Work instructions:
In the data below, substitute "Results and summary" for every "Results and report" and give the lines back otherwise unchanged, leaving out the pictures.

* BEGIN Data rows *

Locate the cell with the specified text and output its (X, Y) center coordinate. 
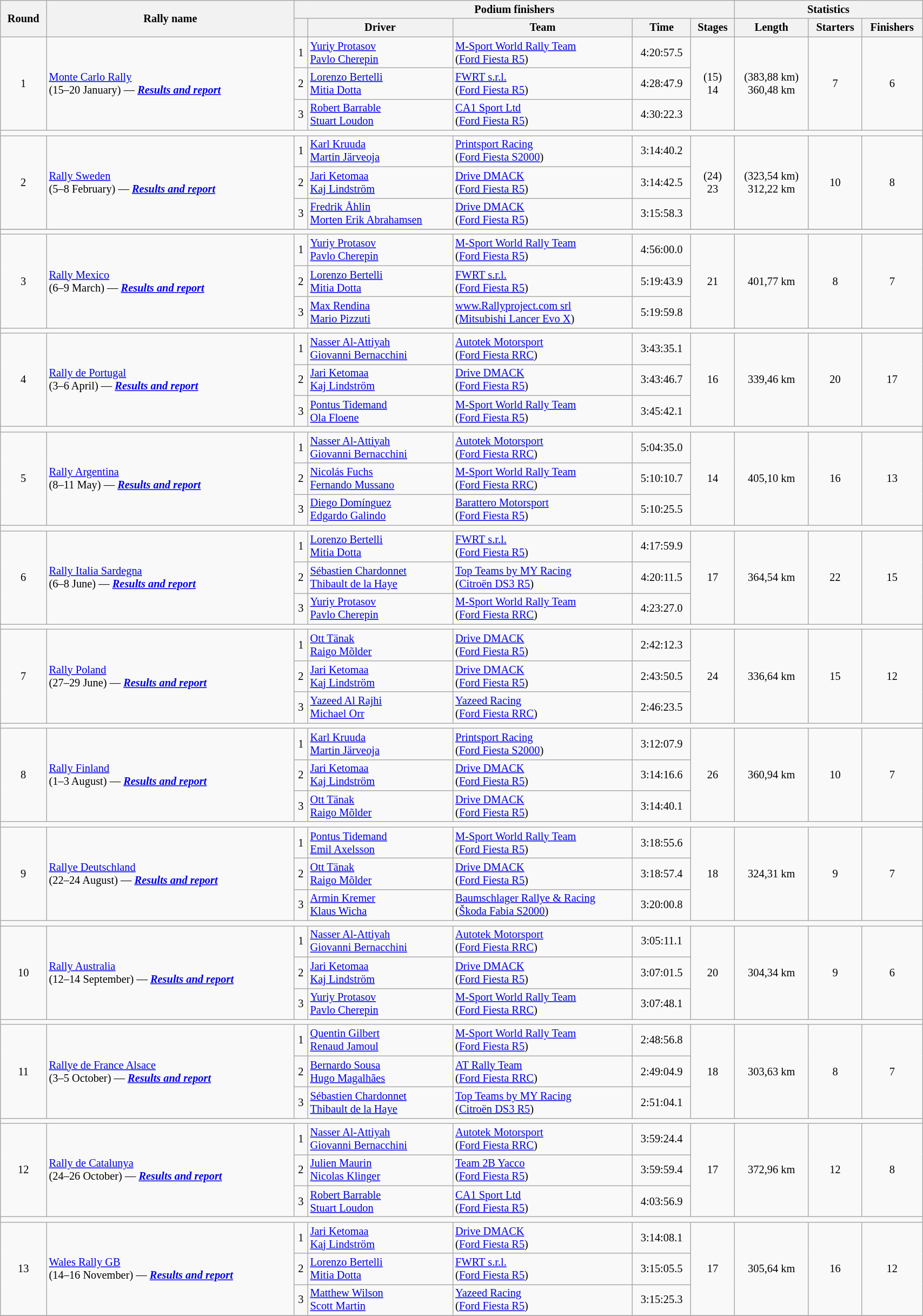
Rally de Portugal(3–6 April) — Results and report (170, 380)
Rally Argentina(8–11 May) — Results and report (170, 478)
Yazeed Racing(Ford Fiesta RRC) (542, 707)
2:49:04.9 (662, 1071)
3:20:00.8 (662, 905)
4:23:27.0 (662, 608)
Fredrik Åhlin Morten Erik Abrahamsen (381, 214)
Statistics (828, 9)
Podium finishers (514, 9)
(15)14 (713, 83)
Rally Australia(12–14 September) — Results and report (170, 972)
26 (713, 774)
21 (713, 281)
24 (713, 676)
3:07:48.1 (662, 1004)
3:14:42.5 (662, 182)
Length (771, 28)
Pontus Tidemand Ola Floene (381, 411)
2:51:04.1 (662, 1102)
4:30:22.3 (662, 115)
324,31 km (771, 874)
4:56:00.0 (662, 250)
Rally Sweden(5–8 February) — Results and report (170, 182)
3:43:46.7 (662, 380)
2:46:23.5 (662, 707)
5:04:35.0 (662, 447)
4:20:57.5 (662, 52)
339,46 km (771, 380)
Round (24, 18)
364,54 km (771, 577)
Julien Maurin Nicolas Klinger (381, 1170)
372,96 km (771, 1170)
3:14:08.1 (662, 1237)
Yazeed Racing(Ford Fiesta R5) (542, 1299)
3:43:35.1 (662, 349)
3:07:01.5 (662, 972)
Starters (835, 28)
5:19:43.9 (662, 281)
Team 2B Yacco(Ford Fiesta R5) (542, 1170)
Stages (713, 28)
AT Rally Team(Ford Fiesta RRC) (542, 1071)
Quentin Gilbert Renaud Jamoul (381, 1040)
304,34 km (771, 972)
3:59:59.4 (662, 1170)
3:05:11.1 (662, 941)
11 (24, 1071)
Driver (381, 28)
3:15:58.3 (662, 214)
4:17:59.9 (662, 546)
Pontus Tidemand Emil Axelsson (381, 842)
305,64 km (771, 1269)
3:18:57.4 (662, 873)
4:20:11.5 (662, 577)
Rally Mexico(6–9 March) — Results and report (170, 281)
Rallye de France Alsace(3–5 October) — Results and report (170, 1071)
401,77 km (771, 281)
3:14:16.6 (662, 775)
3:59:24.4 (662, 1139)
5:19:59.8 (662, 312)
4:03:56.9 (662, 1201)
303,63 km (771, 1071)
4 (24, 380)
Barattero Motorsport (Ford Fiesta R5) (542, 509)
5:10:25.5 (662, 509)
405,10 km (771, 478)
5:10:10.7 (662, 479)
Time (662, 28)
Bernardo Sousa Hugo Magalhães (381, 1071)
Rally Finland(1–3 August) — Results and report (170, 774)
14 (713, 478)
Finishers (892, 28)
Rallye Deutschland(22–24 August) — Results and report (170, 874)
www.Rallyproject.com srl(Mitsubishi Lancer Evo X) (542, 312)
Diego Domínguez Edgardo Galindo (381, 509)
Yazeed Al Rajhi Michael Orr (381, 707)
Rally name (170, 18)
(383,88 km)360,48 km (771, 83)
2:48:56.8 (662, 1040)
3:14:40.2 (662, 151)
3:45:42.1 (662, 411)
Baumschlager Rallye & Racing(Škoda Fabia S2000) (542, 905)
3:12:07.9 (662, 743)
336,64 km (771, 676)
Armin Kremer Klaus Wicha (381, 905)
3:15:25.3 (662, 1299)
Matthew Wilson Scott Martin (381, 1299)
Max Rendina Mario Pizzuti (381, 312)
Team (542, 28)
(323,54 km)312,22 km (771, 182)
2:42:12.3 (662, 645)
3:14:40.1 (662, 806)
Rally Italia Sardegna(6–8 June) — Results and report (170, 577)
Rally Poland(27–29 June) — Results and report (170, 676)
Wales Rally GB(14–16 November) — Results and report (170, 1269)
Monte Carlo Rally(15–20 January) — Results and report (170, 83)
Nicolás Fuchs Fernando Mussano (381, 479)
2:43:50.5 (662, 676)
Rally de Catalunya(24–26 October) — Results and report (170, 1170)
360,94 km (771, 774)
3:18:55.6 (662, 842)
5 (24, 478)
(24)23 (713, 182)
4:28:47.9 (662, 83)
3:15:05.5 (662, 1269)
22 (835, 577)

* END Data rows *

Task response:
Locate the cell with the specified text and output its (X, Y) center coordinate. 
Rally de Portugal(3–6 April) — Results and summary (170, 380)
Rally Argentina(8–11 May) — Results and summary (170, 478)
Yazeed Racing(Ford Fiesta RRC) (542, 707)
2:49:04.9 (662, 1071)
3:20:00.8 (662, 905)
4:23:27.0 (662, 608)
Fredrik Åhlin Morten Erik Abrahamsen (381, 214)
Statistics (828, 9)
Podium finishers (514, 9)
(15)14 (713, 83)
Rally Australia(12–14 September) — Results and summary (170, 972)
26 (713, 774)
21 (713, 281)
24 (713, 676)
3:07:48.1 (662, 1004)
3:14:42.5 (662, 182)
Length (771, 28)
Pontus Tidemand Ola Floene (381, 411)
2:51:04.1 (662, 1102)
4:30:22.3 (662, 115)
324,31 km (771, 874)
4:56:00.0 (662, 250)
Rally Sweden(5–8 February) — Results and summary (170, 182)
3:43:46.7 (662, 380)
2:46:23.5 (662, 707)
5:04:35.0 (662, 447)
4:20:57.5 (662, 52)
339,46 km (771, 380)
Round (24, 18)
364,54 km (771, 577)
Julien Maurin Nicolas Klinger (381, 1170)
372,96 km (771, 1170)
3:14:08.1 (662, 1237)
Yazeed Racing(Ford Fiesta R5) (542, 1299)
3:43:35.1 (662, 349)
3:07:01.5 (662, 972)
Starters (835, 28)
5:19:43.9 (662, 281)
Team 2B Yacco(Ford Fiesta R5) (542, 1170)
Stages (713, 28)
AT Rally Team(Ford Fiesta RRC) (542, 1071)
Quentin Gilbert Renaud Jamoul (381, 1040)
304,34 km (771, 972)
3:59:59.4 (662, 1170)
3:05:11.1 (662, 941)
11 (24, 1071)
Driver (381, 28)
3:15:58.3 (662, 214)
4:17:59.9 (662, 546)
Pontus Tidemand Emil Axelsson (381, 842)
305,64 km (771, 1269)
3:18:57.4 (662, 873)
4:20:11.5 (662, 577)
Rally Mexico(6–9 March) — Results and summary (170, 281)
Rallye de France Alsace(3–5 October) — Results and summary (170, 1071)
401,77 km (771, 281)
3:14:16.6 (662, 775)
3:59:24.4 (662, 1139)
5:19:59.8 (662, 312)
4:03:56.9 (662, 1201)
303,63 km (771, 1071)
4 (24, 380)
Barattero Motorsport (Ford Fiesta R5) (542, 509)
5:10:25.5 (662, 509)
405,10 km (771, 478)
5:10:10.7 (662, 479)
Time (662, 28)
Bernardo Sousa Hugo Magalhães (381, 1071)
Rally Finland(1–3 August) — Results and summary (170, 774)
14 (713, 478)
Finishers (892, 28)
Rallye Deutschland(22–24 August) — Results and summary (170, 874)
www.Rallyproject.com srl(Mitsubishi Lancer Evo X) (542, 312)
Diego Domínguez Edgardo Galindo (381, 509)
Yazeed Al Rajhi Michael Orr (381, 707)
Rally name (170, 18)
(383,88 km)360,48 km (771, 83)
2:48:56.8 (662, 1040)
3:14:40.2 (662, 151)
3:45:42.1 (662, 411)
Baumschlager Rallye & Racing(Škoda Fabia S2000) (542, 905)
3:12:07.9 (662, 743)
336,64 km (771, 676)
Armin Kremer Klaus Wicha (381, 905)
3:15:25.3 (662, 1299)
Matthew Wilson Scott Martin (381, 1299)
Max Rendina Mario Pizzuti (381, 312)
Team (542, 28)
(323,54 km)312,22 km (771, 182)
2:42:12.3 (662, 645)
3:14:40.1 (662, 806)
Rally Italia Sardegna(6–8 June) — Results and summary (170, 577)
Rally Poland(27–29 June) — Results and summary (170, 676)
Wales Rally GB(14–16 November) — Results and summary (170, 1269)
Monte Carlo Rally(15–20 January) — Results and summary (170, 83)
Nicolás Fuchs Fernando Mussano (381, 479)
2:43:50.5 (662, 676)
Rally de Catalunya(24–26 October) — Results and summary (170, 1170)
360,94 km (771, 774)
3:18:55.6 (662, 842)
5 (24, 478)
(24)23 (713, 182)
4:28:47.9 (662, 83)
3:15:05.5 (662, 1269)
22 (835, 577)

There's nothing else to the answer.